▶ **Data segment**:
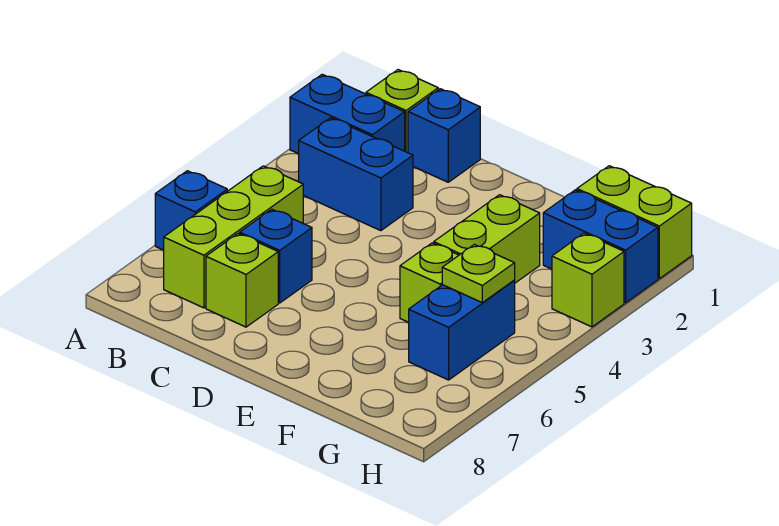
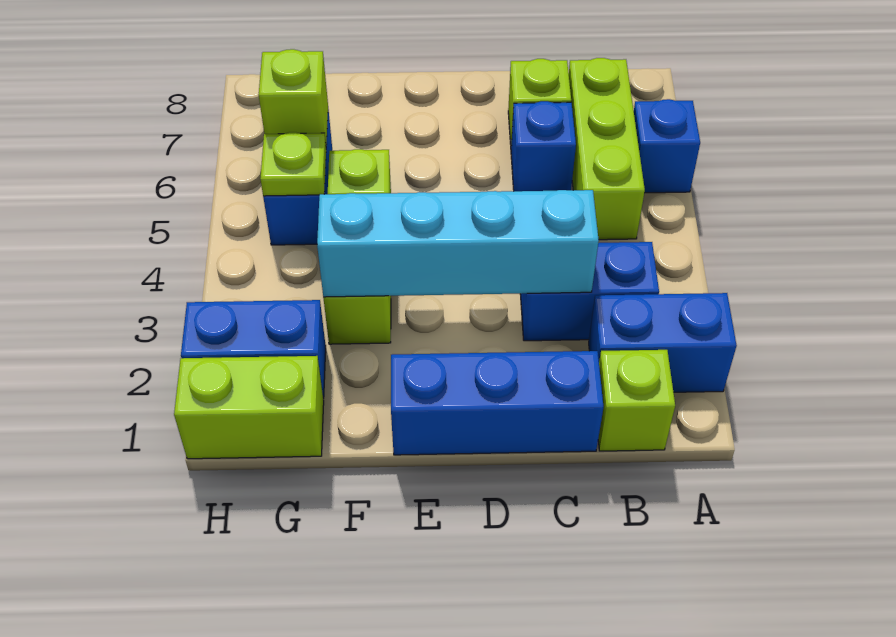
blue brick C1 level 1 -> blue brick C1:E1 level 1
none -> cyan brick C3:F3 level 2
lime brick H3 level 1 -> lime brick G6 level 2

▶ **About this exercise**: From the first line to the last, give the data again exactly, but without pictures.

▶ **Finished task**:
blue brick C1 level 1 -> blue brick C1:E1 level 1
none -> cyan brick C3:F3 level 2
lime brick H3 level 1 -> lime brick G6 level 2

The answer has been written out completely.